__RECORD EXCERPTS__:
=======

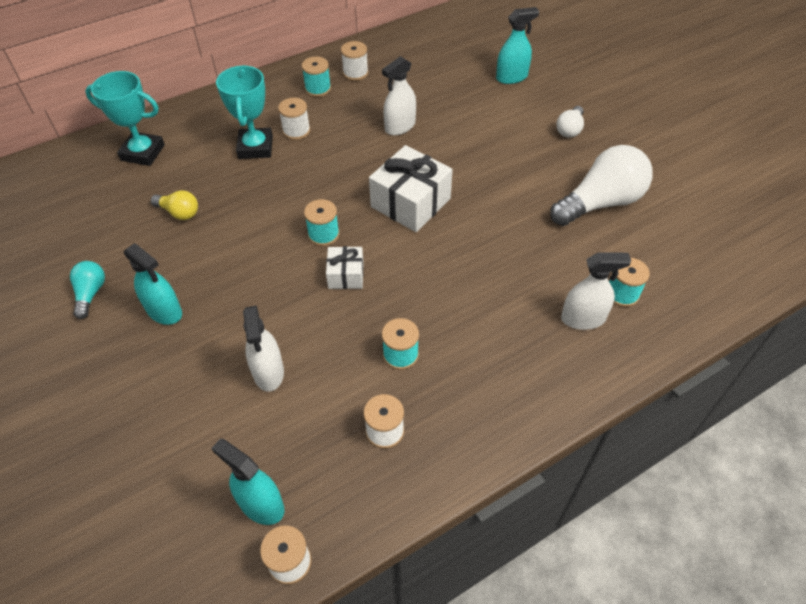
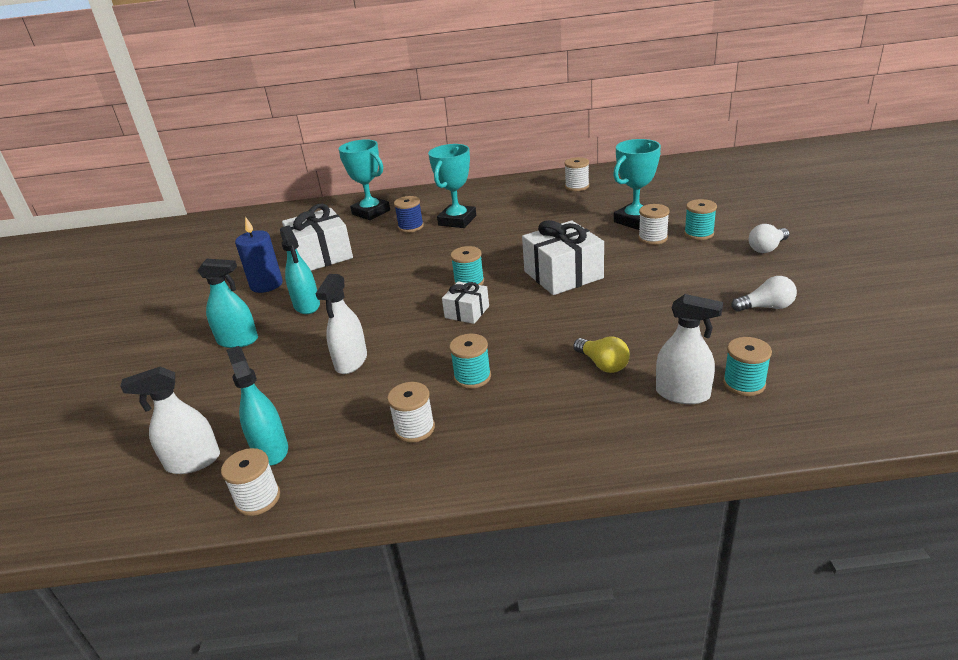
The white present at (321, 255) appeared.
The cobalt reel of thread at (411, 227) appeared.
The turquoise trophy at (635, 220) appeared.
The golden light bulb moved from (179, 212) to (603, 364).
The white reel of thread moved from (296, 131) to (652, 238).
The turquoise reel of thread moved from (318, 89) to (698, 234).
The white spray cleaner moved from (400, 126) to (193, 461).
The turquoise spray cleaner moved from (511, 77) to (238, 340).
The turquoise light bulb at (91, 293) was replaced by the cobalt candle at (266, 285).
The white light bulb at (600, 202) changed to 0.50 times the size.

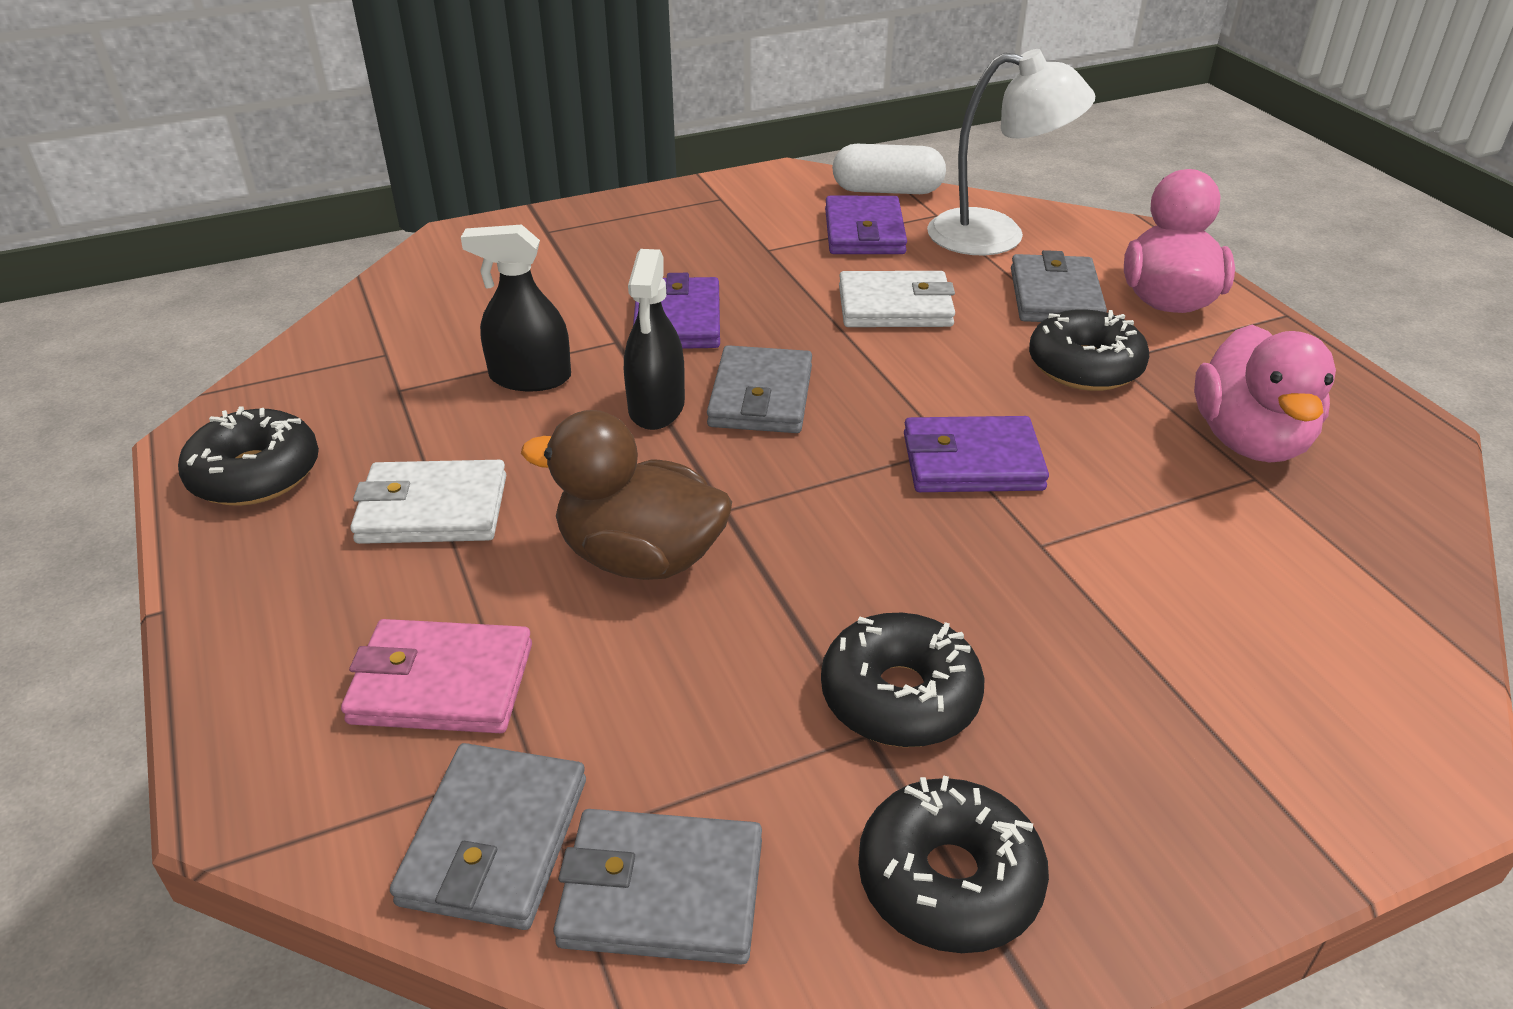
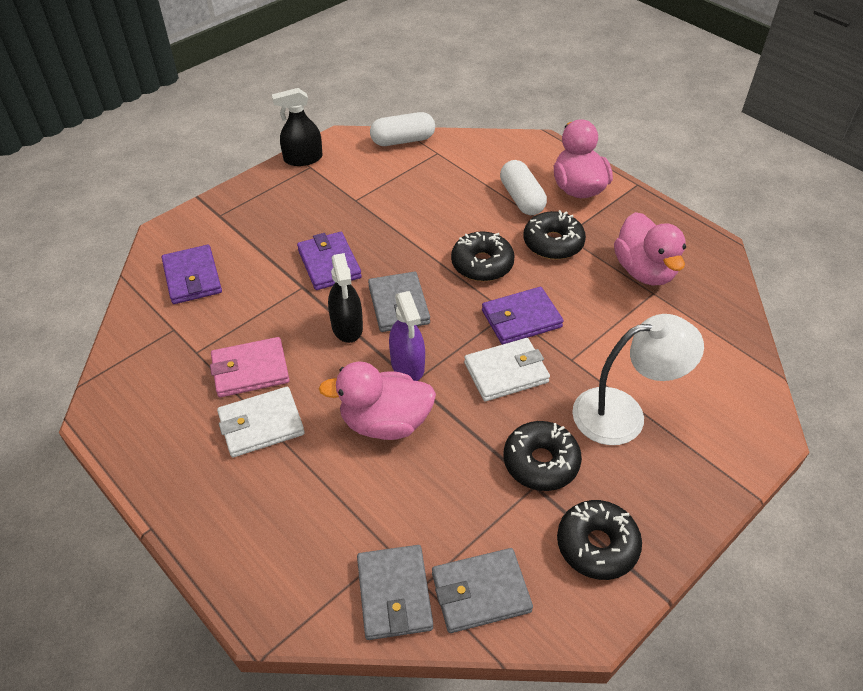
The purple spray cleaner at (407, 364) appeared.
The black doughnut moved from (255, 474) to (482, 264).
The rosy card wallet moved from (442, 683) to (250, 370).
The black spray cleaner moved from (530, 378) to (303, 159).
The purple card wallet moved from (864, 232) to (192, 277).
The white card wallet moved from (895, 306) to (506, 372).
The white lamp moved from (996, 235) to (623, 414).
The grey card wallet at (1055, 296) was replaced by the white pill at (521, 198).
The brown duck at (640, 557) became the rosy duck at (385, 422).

=======

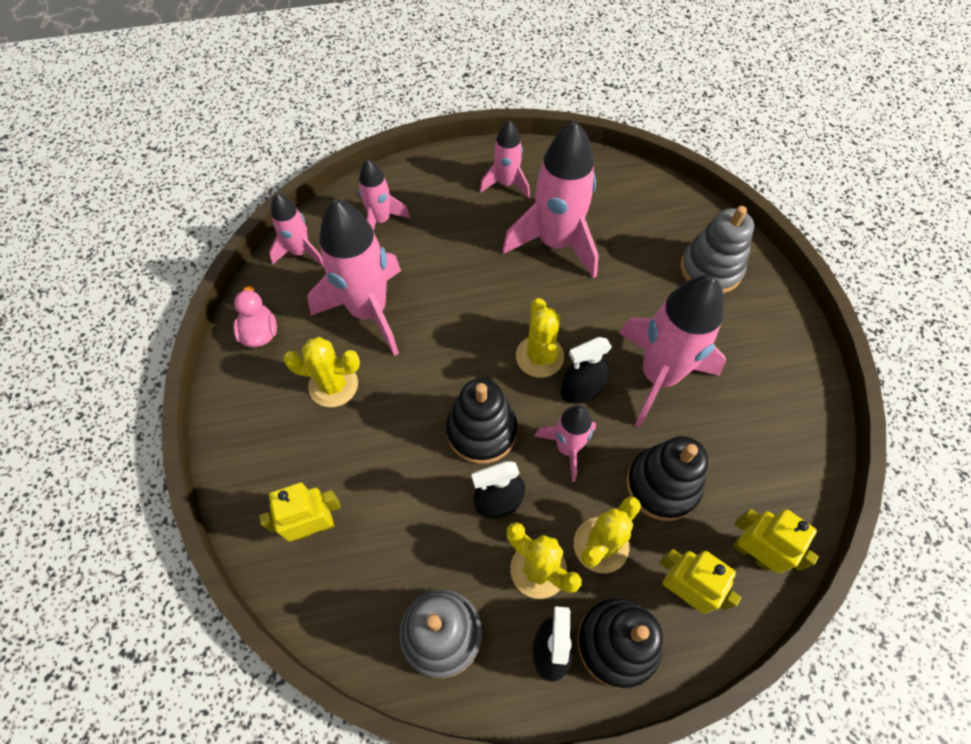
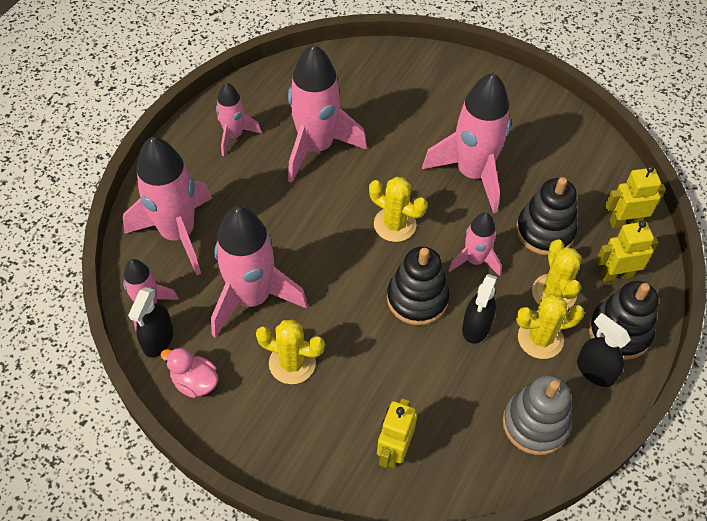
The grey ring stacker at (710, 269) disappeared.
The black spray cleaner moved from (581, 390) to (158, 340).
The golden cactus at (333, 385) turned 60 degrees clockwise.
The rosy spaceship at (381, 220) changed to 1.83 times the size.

=======

__WORK TASK__: Using the listing above, copy exactly the line that contains "The turquoise reel", the line that contains "The turquoise light", and each line that falls between them.

__RESPONSE FOR THIS EXERCISE__:
The turquoise reel of thread moved from (318, 89) to (698, 234).
The white spray cleaner moved from (400, 126) to (193, 461).
The turquoise spray cleaner moved from (511, 77) to (238, 340).
The turquoise light bulb at (91, 293) was replaced by the cobalt candle at (266, 285).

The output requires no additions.